[Directions for this task]
Could you restate, exactly and with nothing added, the lines from the start of the data through the line that holds "in_first: [649, 317, 766, 406]", leaving the pictures out?

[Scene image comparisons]
BEGIN

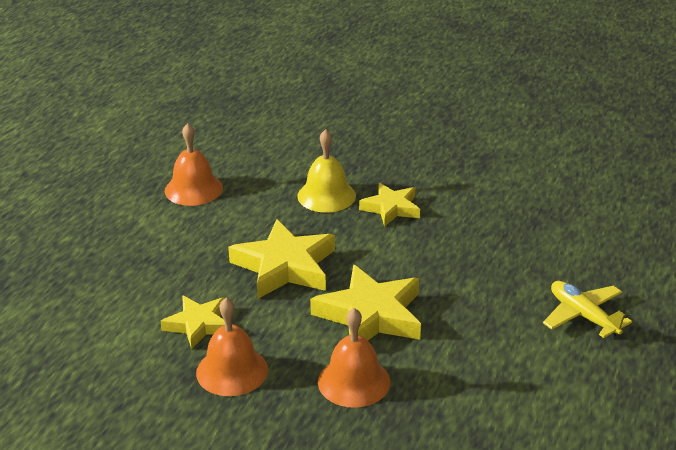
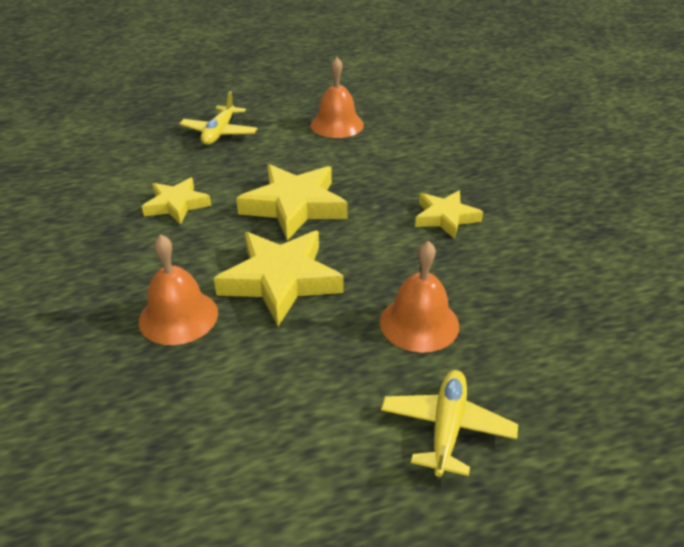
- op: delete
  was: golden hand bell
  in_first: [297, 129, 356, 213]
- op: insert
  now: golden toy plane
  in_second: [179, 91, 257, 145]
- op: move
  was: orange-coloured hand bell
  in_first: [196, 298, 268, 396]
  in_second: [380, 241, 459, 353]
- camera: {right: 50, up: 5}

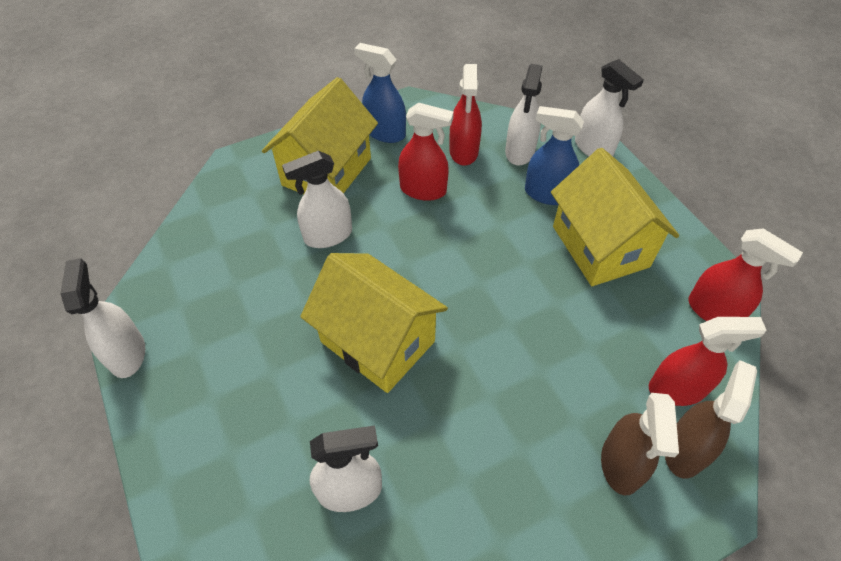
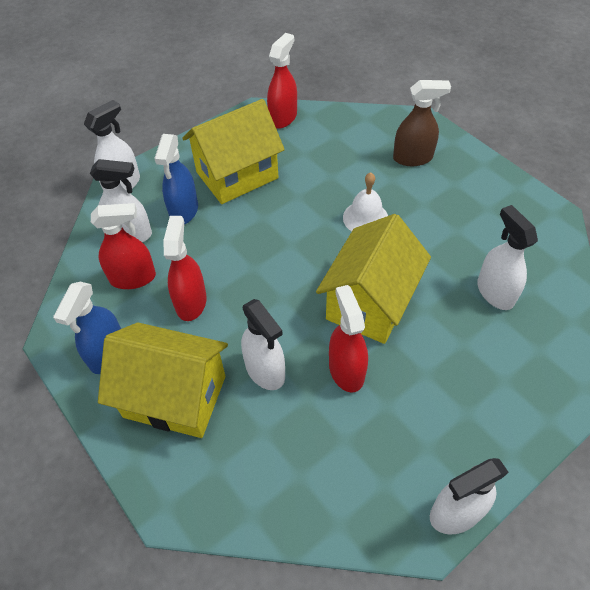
- op: delete
  was: brown spray bottle
  in_first: [665, 360, 757, 479]
- op: insert
  now: snow-white hand bell
  in_second: [343, 173, 388, 231]
- op: move
  was: crimson spray bottle
  in_first: [649, 317, 766, 406]
  in_second: [329, 285, 368, 393]
- camera: {right: -100, up: 0}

END

[Output below]
- op: delete
  was: golden hand bell
  in_first: [297, 129, 356, 213]
- op: insert
  now: golden toy plane
  in_second: [179, 91, 257, 145]
- op: move
  was: orange-coloured hand bell
  in_first: [196, 298, 268, 396]
  in_second: [380, 241, 459, 353]
- camera: {right: 50, up: 5}

- op: delete
  was: brown spray bottle
  in_first: [665, 360, 757, 479]
- op: insert
  now: snow-white hand bell
  in_second: [343, 173, 388, 231]
- op: move
  was: crimson spray bottle
  in_first: [649, 317, 766, 406]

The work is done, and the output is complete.